■ Task statement
The response must contain every line from the records below that has "none".

■ Given records
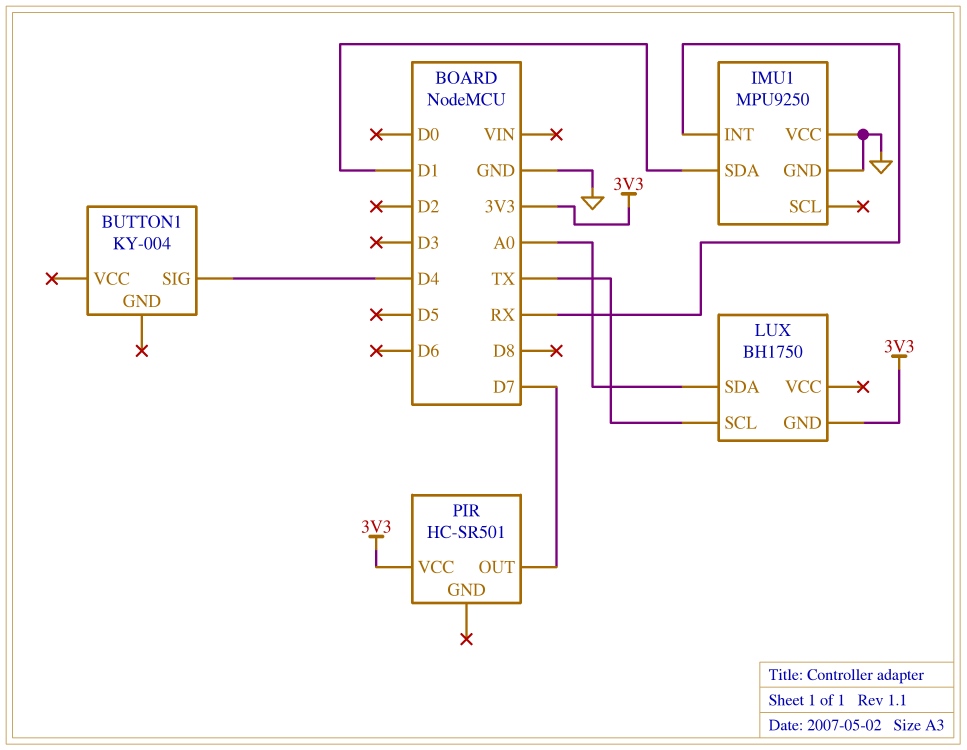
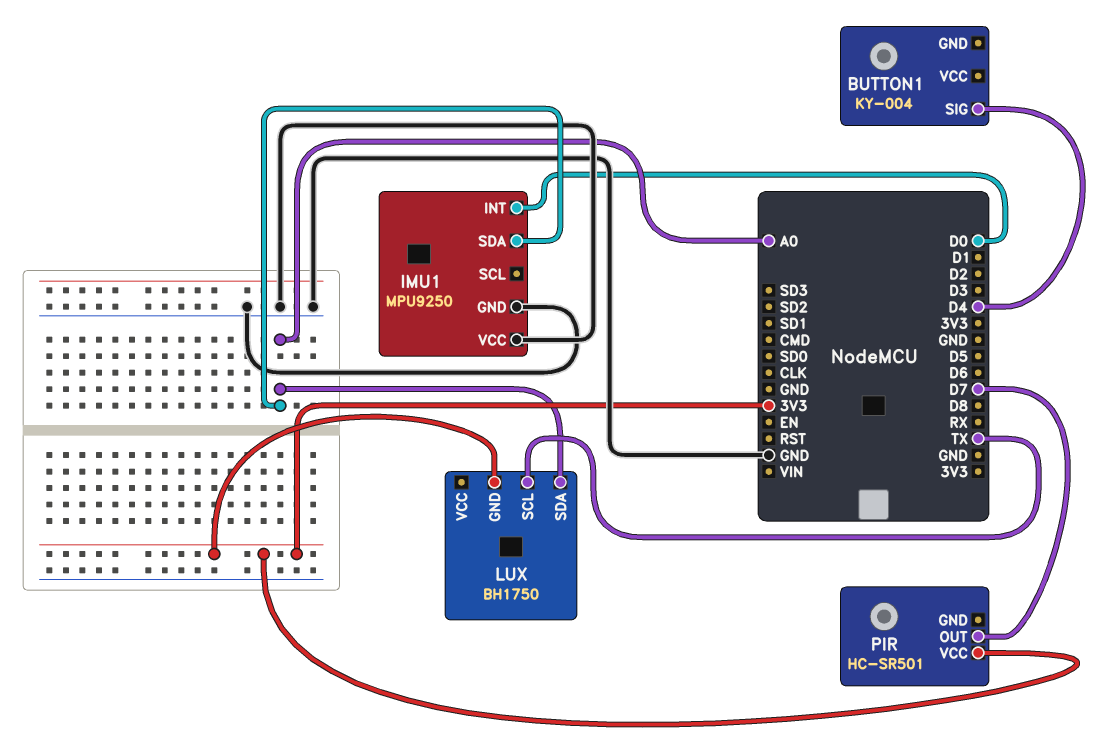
IMU1 pin INT: RX -> D0
IMU1 pin SDA: D1 -> A0

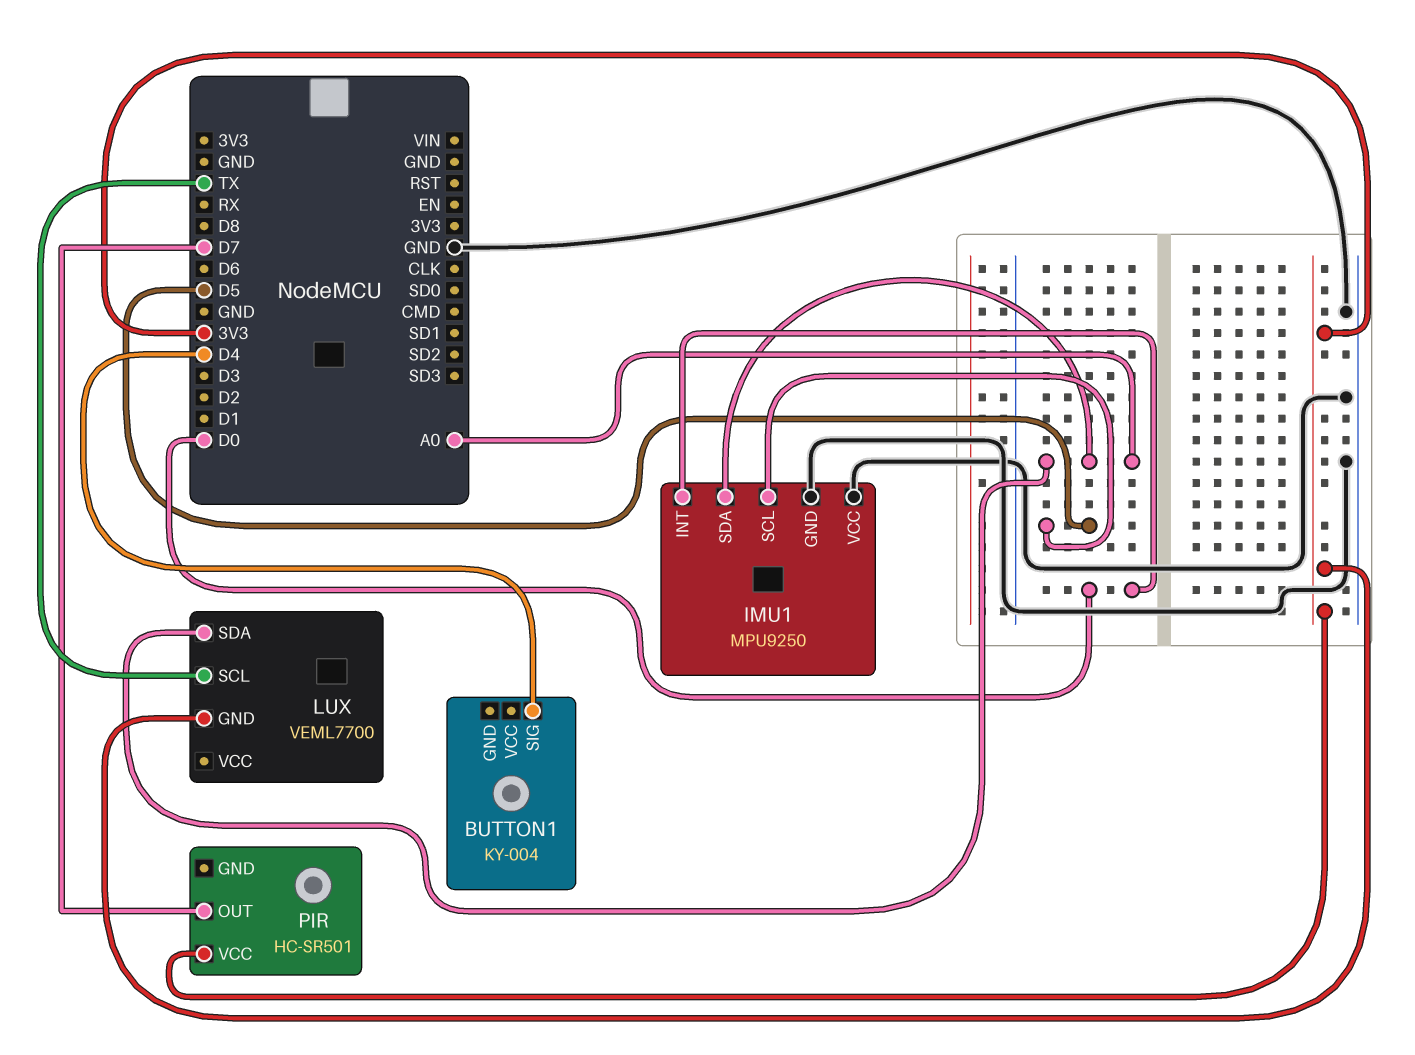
IMU1 pin SCL: none -> D5
LUX: BH1750 -> VEML7700

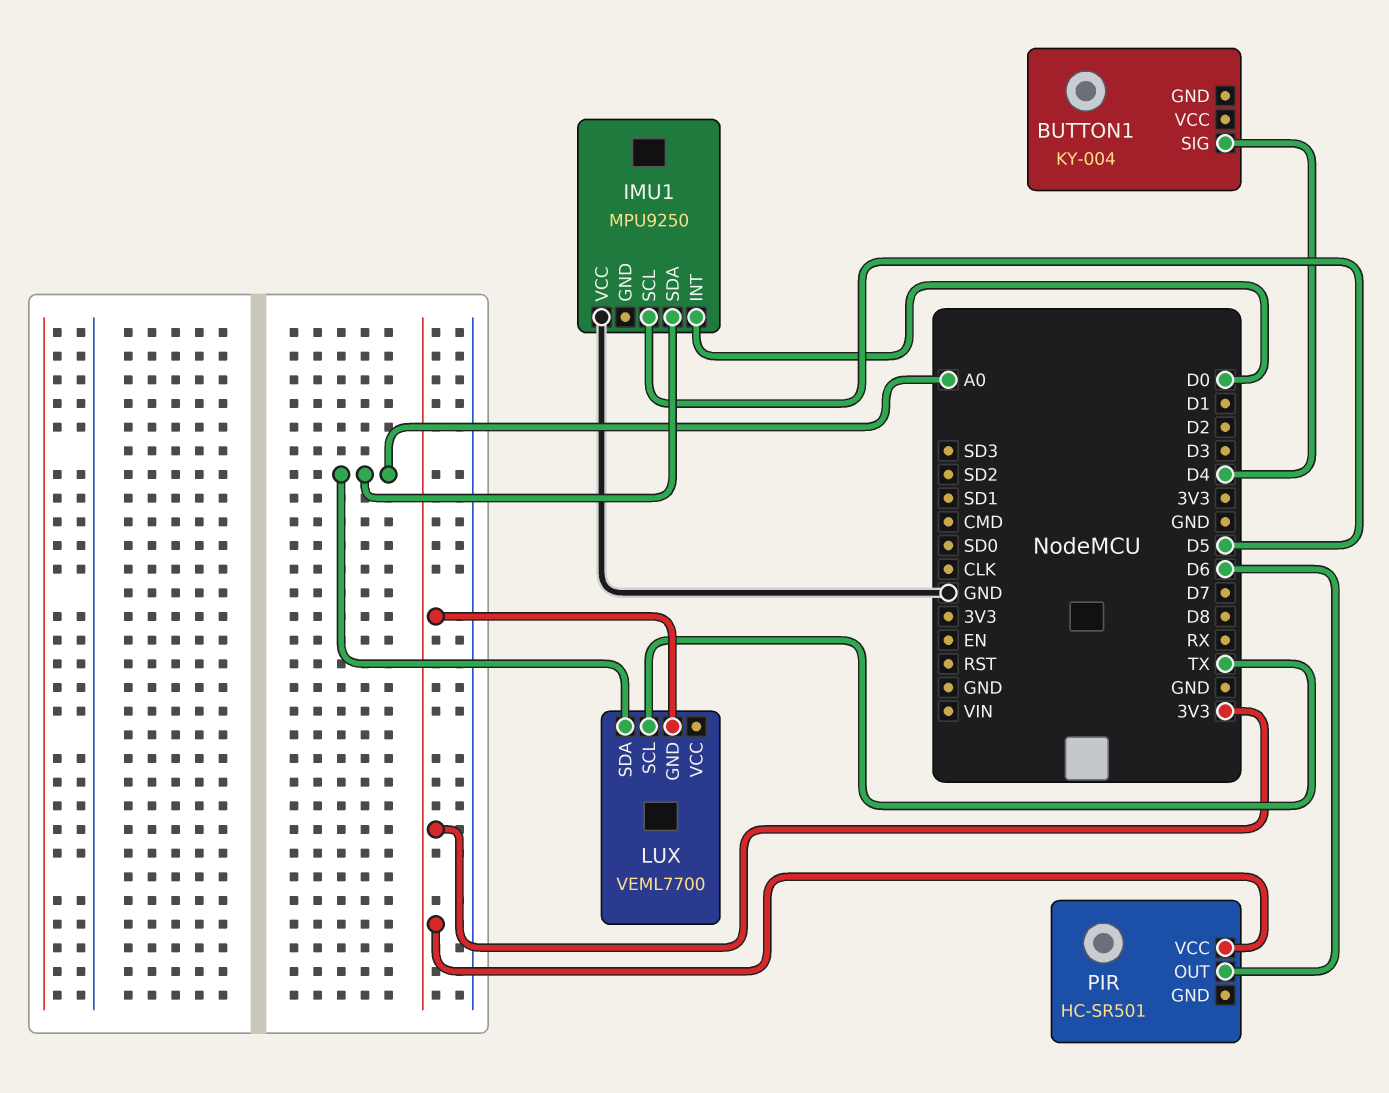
IMU1 pin GND: GND -> none
PIR pin OUT: D7 -> D6

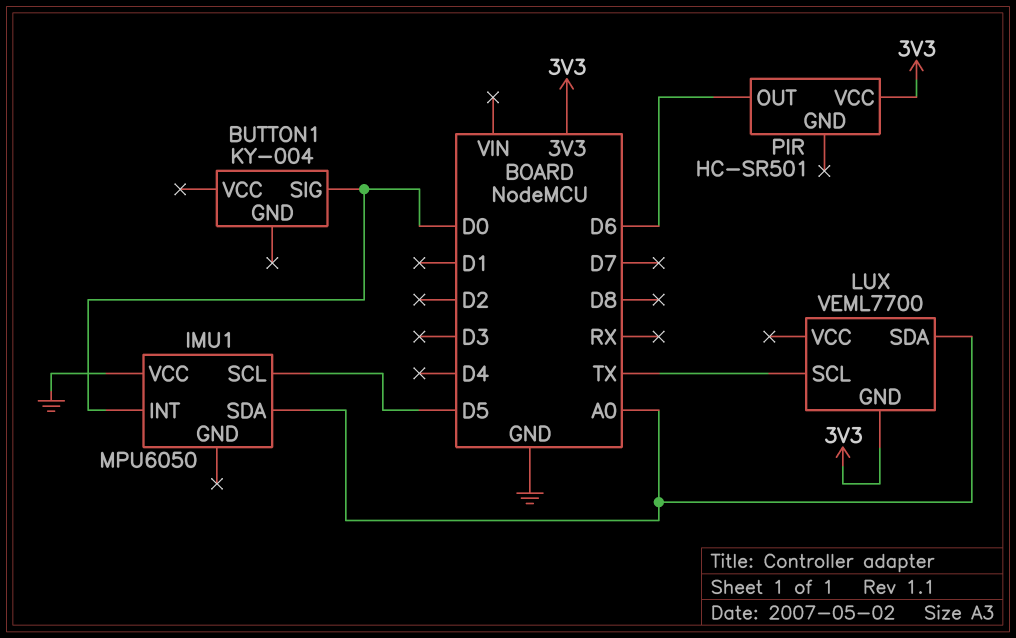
BUTTON1 pin SIG: D4 -> D0
IMU1: MPU9250 -> MPU6050

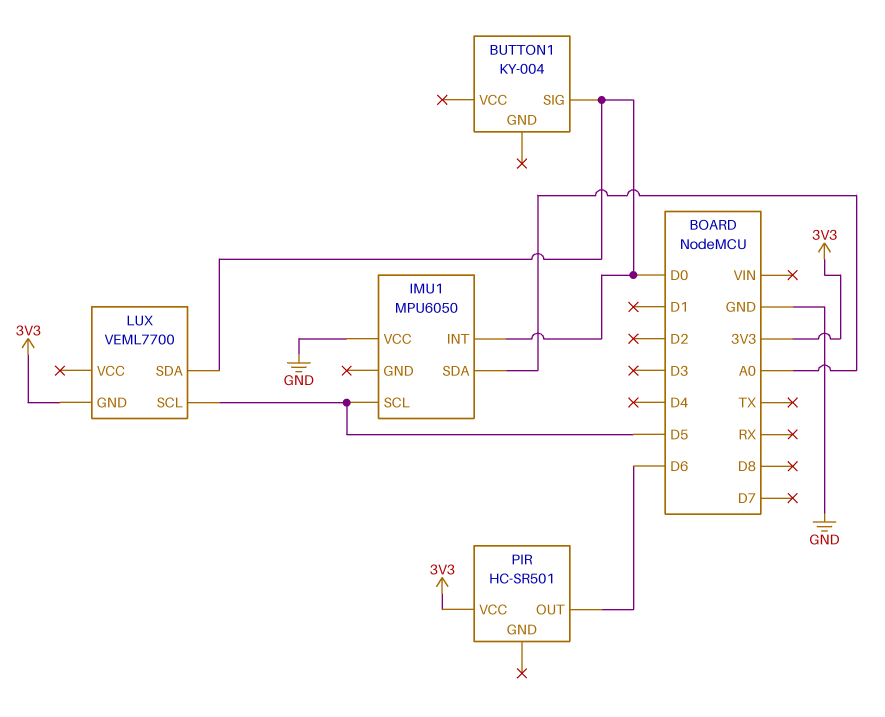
LUX pin SCL: TX -> D5
LUX pin SDA: A0 -> D0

■ Response box
IMU1 pin SCL: none -> D5
IMU1 pin GND: GND -> none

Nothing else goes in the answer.